**Assigned task:** Set down every record below exactly as it stands, leaving out the pictures.

(Spatial reasoning data)
____________

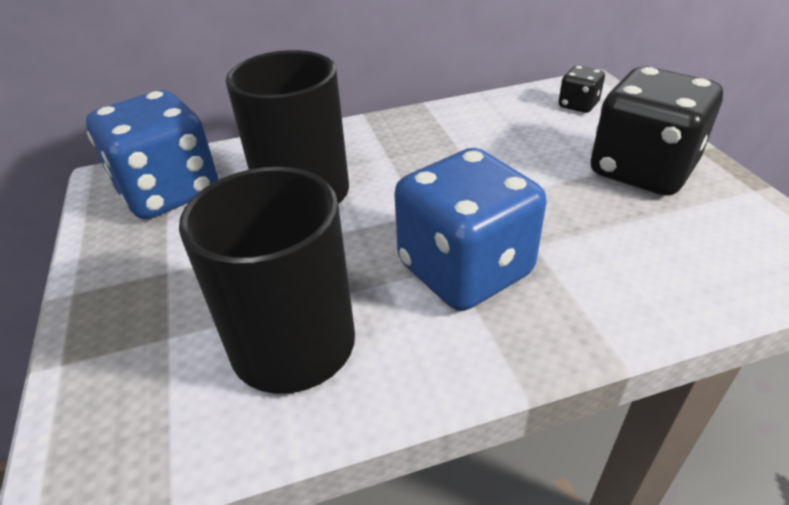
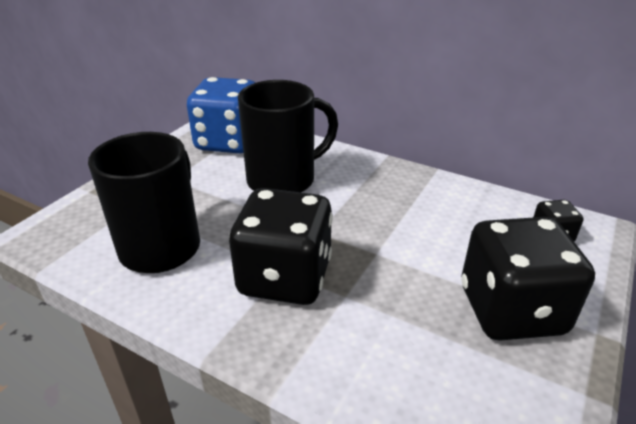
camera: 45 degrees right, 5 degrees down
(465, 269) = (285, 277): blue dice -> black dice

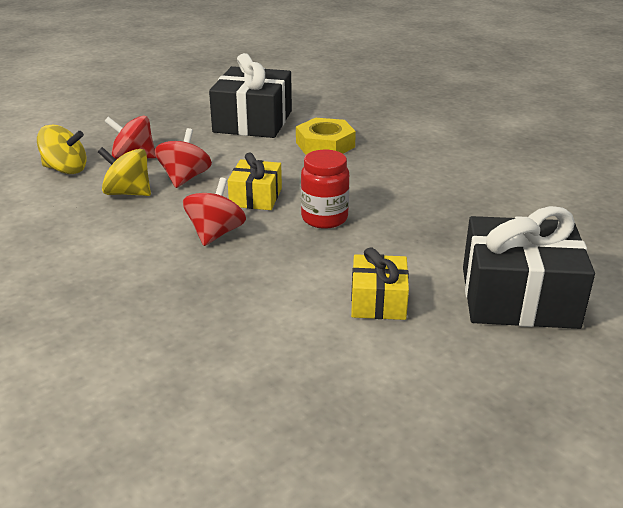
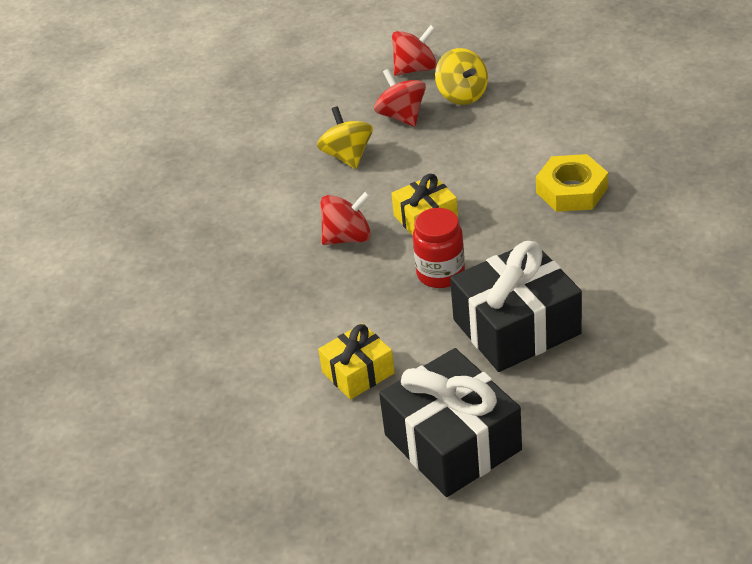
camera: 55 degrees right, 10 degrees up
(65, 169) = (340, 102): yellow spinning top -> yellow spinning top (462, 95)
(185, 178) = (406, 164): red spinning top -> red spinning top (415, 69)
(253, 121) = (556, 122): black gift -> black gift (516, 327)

____________

**Written solution:**
camera: 45 degrees right, 5 degrees down
(465, 269) = (285, 277): blue dice -> black dice

camera: 55 degrees right, 10 degrees up
(65, 169) = (340, 102): yellow spinning top -> yellow spinning top (462, 95)
(185, 178) = (406, 164): red spinning top -> red spinning top (415, 69)
(253, 121) = (556, 122): black gift -> black gift (516, 327)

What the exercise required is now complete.